**Task goal:** Give again, exactly as written, each line of the material below starting at the line that contains "(378, 767) = (334, 433): orange" and ending at the line that contains "camera: 30 degrees right, 0 degrees up". Both ends count, and no other line does.

**Material to process:**

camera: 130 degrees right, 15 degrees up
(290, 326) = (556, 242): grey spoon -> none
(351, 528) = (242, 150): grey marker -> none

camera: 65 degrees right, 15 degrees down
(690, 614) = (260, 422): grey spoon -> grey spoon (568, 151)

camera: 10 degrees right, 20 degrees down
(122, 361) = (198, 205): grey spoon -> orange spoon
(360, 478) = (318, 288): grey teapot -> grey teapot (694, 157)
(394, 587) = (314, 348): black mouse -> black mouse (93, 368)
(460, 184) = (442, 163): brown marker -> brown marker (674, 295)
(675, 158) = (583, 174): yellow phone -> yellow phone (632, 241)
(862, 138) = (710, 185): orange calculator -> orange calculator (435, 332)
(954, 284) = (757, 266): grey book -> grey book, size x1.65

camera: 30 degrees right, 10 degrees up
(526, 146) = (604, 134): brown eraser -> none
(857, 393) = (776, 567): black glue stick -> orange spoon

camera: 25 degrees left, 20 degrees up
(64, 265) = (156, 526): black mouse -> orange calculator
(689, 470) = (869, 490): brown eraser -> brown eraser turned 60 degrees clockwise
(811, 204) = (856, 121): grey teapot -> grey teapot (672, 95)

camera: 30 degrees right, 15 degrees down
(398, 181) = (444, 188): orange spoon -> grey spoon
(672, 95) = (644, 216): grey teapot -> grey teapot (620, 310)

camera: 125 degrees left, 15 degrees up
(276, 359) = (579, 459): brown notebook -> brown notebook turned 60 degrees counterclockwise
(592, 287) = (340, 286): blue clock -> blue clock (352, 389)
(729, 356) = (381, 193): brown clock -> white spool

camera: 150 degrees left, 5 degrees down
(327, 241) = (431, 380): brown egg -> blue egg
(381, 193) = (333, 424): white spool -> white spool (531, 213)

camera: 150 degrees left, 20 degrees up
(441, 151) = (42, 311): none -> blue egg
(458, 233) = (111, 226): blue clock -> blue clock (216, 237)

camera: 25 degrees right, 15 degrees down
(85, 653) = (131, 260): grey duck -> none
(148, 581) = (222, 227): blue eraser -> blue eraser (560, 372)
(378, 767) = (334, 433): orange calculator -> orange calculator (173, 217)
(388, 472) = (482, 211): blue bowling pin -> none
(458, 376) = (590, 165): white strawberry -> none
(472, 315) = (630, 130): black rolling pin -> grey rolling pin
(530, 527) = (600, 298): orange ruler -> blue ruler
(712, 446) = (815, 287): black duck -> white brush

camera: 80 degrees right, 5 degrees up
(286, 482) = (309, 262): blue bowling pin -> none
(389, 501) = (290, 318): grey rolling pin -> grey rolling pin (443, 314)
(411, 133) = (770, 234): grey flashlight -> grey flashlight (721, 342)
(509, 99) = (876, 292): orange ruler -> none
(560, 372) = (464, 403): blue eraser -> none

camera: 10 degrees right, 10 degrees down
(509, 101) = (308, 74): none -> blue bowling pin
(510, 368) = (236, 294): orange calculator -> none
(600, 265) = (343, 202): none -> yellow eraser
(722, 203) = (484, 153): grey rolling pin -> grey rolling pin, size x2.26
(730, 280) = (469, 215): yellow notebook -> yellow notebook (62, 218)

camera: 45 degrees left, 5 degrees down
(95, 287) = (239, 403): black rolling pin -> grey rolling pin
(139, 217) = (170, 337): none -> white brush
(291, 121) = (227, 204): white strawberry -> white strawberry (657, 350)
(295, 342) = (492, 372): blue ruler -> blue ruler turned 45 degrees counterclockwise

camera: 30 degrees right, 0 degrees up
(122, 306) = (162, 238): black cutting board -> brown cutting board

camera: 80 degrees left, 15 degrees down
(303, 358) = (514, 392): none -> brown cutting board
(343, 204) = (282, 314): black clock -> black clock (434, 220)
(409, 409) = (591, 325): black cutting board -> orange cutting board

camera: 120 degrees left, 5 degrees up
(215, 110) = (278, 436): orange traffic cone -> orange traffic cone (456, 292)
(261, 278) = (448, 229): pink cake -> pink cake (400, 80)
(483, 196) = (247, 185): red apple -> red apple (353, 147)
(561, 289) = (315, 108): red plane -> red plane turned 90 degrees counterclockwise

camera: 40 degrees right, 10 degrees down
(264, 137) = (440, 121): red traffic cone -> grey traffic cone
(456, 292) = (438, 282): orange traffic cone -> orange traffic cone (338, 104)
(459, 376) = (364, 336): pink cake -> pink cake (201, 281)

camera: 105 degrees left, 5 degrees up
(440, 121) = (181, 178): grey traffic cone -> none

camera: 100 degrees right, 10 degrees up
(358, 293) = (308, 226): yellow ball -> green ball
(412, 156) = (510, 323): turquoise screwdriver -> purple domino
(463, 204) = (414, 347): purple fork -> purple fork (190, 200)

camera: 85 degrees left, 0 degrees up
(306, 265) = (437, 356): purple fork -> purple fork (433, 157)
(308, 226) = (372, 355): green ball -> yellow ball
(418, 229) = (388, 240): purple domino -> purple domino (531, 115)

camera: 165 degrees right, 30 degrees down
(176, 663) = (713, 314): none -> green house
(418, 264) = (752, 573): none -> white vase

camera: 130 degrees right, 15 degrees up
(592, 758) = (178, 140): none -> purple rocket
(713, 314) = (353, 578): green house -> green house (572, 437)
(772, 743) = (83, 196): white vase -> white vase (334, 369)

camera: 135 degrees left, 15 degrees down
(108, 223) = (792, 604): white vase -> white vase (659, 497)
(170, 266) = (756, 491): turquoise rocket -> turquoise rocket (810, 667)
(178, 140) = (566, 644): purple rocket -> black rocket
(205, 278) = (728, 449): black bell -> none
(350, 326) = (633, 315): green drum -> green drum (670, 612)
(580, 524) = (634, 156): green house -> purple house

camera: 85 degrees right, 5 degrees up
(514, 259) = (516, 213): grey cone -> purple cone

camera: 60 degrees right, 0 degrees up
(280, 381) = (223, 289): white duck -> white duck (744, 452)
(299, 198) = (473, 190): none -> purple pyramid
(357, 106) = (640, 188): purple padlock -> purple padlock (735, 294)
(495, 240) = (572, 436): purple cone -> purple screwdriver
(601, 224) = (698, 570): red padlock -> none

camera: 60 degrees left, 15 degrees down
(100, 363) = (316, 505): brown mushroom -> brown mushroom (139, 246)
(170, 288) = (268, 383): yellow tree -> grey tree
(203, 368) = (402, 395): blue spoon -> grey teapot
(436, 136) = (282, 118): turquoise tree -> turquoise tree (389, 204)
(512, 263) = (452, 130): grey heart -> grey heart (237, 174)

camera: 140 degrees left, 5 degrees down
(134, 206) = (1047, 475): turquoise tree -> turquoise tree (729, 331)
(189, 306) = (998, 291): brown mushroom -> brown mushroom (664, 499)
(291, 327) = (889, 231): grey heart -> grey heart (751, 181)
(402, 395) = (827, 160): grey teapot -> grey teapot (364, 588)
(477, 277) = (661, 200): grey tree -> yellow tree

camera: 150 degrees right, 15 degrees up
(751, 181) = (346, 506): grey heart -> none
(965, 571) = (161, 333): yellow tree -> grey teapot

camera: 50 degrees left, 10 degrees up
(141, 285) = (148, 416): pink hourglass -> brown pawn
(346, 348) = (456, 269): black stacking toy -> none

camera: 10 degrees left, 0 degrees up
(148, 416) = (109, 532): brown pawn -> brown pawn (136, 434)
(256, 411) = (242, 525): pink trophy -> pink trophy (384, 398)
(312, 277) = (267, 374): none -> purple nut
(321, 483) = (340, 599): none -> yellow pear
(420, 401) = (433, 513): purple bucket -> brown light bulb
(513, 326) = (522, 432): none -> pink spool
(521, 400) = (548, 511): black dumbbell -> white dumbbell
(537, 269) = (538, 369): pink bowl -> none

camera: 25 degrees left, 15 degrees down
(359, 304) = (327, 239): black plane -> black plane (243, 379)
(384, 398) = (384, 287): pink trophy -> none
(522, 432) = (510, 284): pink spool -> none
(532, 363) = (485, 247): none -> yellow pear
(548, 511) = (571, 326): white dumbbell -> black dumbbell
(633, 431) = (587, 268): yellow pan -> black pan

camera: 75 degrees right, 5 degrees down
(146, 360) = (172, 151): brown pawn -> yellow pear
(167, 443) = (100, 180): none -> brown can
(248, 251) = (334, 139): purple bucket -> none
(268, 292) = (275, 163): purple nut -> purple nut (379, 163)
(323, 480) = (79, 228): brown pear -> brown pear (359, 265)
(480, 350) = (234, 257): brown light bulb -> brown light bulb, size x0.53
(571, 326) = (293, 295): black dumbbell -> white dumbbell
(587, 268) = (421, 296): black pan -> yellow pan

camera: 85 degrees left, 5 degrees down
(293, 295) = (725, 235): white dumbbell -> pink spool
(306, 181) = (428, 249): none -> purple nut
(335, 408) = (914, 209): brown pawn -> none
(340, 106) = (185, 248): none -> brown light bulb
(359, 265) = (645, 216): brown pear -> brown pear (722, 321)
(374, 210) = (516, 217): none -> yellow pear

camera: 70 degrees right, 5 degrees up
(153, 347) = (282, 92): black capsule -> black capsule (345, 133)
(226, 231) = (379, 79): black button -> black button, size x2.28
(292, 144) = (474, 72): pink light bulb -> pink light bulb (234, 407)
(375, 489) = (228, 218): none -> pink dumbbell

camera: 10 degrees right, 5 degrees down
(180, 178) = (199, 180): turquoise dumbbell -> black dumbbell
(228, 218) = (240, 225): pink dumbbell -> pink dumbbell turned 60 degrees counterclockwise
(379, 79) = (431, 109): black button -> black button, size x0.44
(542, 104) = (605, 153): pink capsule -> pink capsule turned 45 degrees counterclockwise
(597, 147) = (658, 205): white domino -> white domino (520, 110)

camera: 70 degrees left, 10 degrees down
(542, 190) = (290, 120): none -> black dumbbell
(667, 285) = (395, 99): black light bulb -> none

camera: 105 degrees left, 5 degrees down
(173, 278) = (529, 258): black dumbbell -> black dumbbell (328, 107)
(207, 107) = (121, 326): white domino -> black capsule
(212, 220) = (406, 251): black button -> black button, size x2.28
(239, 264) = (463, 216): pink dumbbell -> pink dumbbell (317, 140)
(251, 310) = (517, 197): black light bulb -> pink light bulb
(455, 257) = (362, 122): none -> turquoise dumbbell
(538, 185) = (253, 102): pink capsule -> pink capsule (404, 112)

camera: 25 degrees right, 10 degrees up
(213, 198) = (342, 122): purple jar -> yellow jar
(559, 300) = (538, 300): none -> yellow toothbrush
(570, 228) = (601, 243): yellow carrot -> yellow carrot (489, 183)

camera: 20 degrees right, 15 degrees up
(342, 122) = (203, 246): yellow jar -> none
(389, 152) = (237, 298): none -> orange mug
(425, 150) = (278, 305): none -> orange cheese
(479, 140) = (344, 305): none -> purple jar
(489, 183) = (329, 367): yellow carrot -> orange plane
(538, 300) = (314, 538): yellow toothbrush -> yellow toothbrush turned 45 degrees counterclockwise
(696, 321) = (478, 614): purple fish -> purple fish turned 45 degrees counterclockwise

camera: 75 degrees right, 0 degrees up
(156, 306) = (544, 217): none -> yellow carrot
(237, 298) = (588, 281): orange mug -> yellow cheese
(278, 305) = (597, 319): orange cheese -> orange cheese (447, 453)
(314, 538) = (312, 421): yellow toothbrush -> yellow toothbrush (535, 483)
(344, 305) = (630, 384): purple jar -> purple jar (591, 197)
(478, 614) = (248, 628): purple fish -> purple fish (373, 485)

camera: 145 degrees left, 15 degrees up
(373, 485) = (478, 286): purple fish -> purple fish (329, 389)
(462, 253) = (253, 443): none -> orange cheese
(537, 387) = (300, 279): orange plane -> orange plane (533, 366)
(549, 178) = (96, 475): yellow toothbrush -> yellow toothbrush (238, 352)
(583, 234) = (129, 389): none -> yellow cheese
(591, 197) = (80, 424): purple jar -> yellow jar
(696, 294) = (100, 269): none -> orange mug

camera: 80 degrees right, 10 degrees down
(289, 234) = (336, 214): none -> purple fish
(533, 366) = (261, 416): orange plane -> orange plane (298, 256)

**Written solution:**
(378, 767) = (334, 433): orange calculator -> orange calculator (173, 217)
(388, 472) = (482, 211): blue bowling pin -> none
(458, 376) = (590, 165): white strawberry -> none
(472, 315) = (630, 130): black rolling pin -> grey rolling pin
(530, 527) = (600, 298): orange ruler -> blue ruler
(712, 446) = (815, 287): black duck -> white brush

camera: 80 degrees right, 5 degrees up
(286, 482) = (309, 262): blue bowling pin -> none
(389, 501) = (290, 318): grey rolling pin -> grey rolling pin (443, 314)
(411, 133) = (770, 234): grey flashlight -> grey flashlight (721, 342)
(509, 99) = (876, 292): orange ruler -> none
(560, 372) = (464, 403): blue eraser -> none

camera: 10 degrees right, 10 degrees down
(509, 101) = (308, 74): none -> blue bowling pin
(510, 368) = (236, 294): orange calculator -> none
(600, 265) = (343, 202): none -> yellow eraser
(722, 203) = (484, 153): grey rolling pin -> grey rolling pin, size x2.26
(730, 280) = (469, 215): yellow notebook -> yellow notebook (62, 218)

camera: 45 degrees left, 5 degrees down
(95, 287) = (239, 403): black rolling pin -> grey rolling pin
(139, 217) = (170, 337): none -> white brush
(291, 121) = (227, 204): white strawberry -> white strawberry (657, 350)
(295, 342) = (492, 372): blue ruler -> blue ruler turned 45 degrees counterclockwise

camera: 30 degrees right, 0 degrees up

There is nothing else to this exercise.